PROVIDED MATERIAL Start Marker
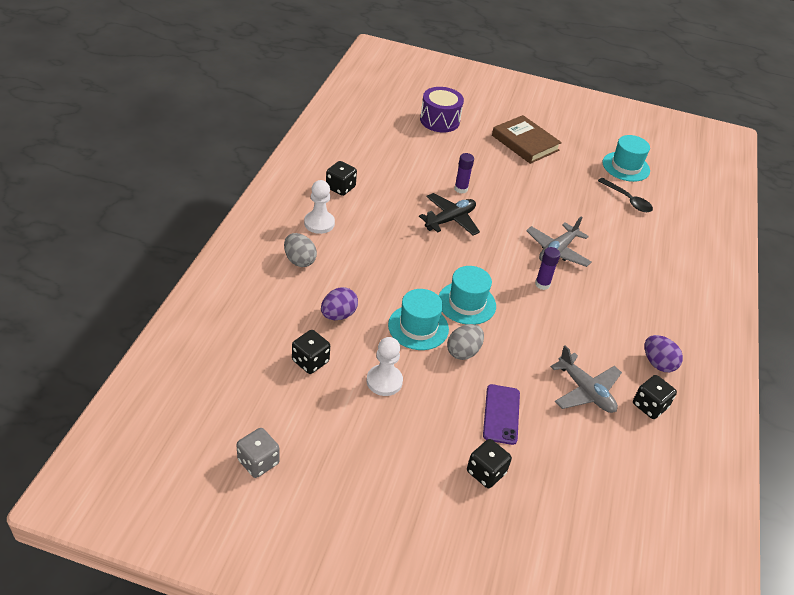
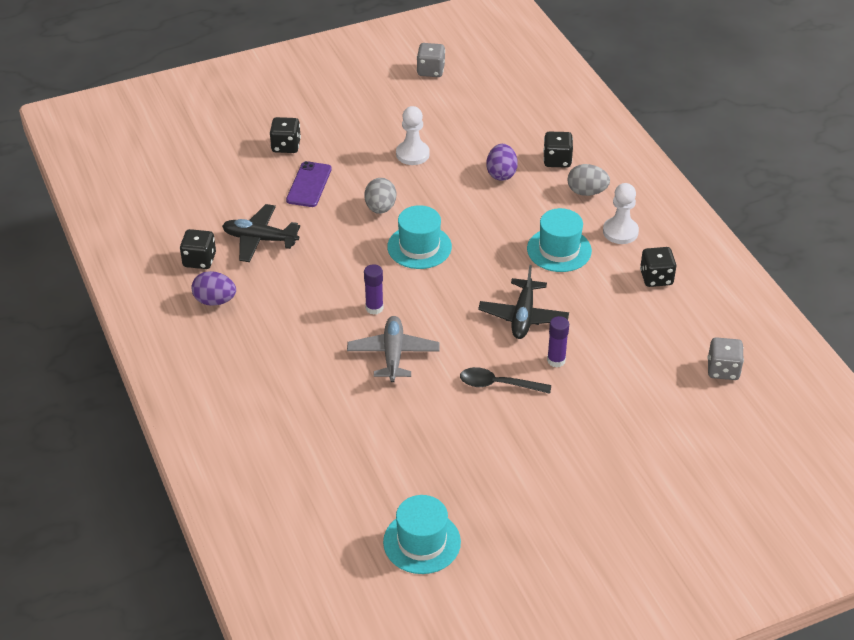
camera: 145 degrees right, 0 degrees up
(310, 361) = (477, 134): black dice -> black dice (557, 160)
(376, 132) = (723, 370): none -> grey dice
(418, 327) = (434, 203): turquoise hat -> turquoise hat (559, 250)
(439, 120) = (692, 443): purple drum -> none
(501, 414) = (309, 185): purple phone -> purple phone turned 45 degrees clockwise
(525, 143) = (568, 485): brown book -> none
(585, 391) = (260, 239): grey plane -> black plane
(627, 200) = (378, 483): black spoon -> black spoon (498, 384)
PROVIDED MATERIAL End Marker
Exclude the pictures and print the rest of the data exactly.

• EXERCISE ANSWER:
camera: 145 degrees right, 0 degrees up
(310, 361) = (477, 134): black dice -> black dice (557, 160)
(376, 132) = (723, 370): none -> grey dice
(418, 327) = (434, 203): turquoise hat -> turquoise hat (559, 250)
(439, 120) = (692, 443): purple drum -> none
(501, 414) = (309, 185): purple phone -> purple phone turned 45 degrees clockwise
(525, 143) = (568, 485): brown book -> none
(585, 391) = (260, 239): grey plane -> black plane
(627, 200) = (378, 483): black spoon -> black spoon (498, 384)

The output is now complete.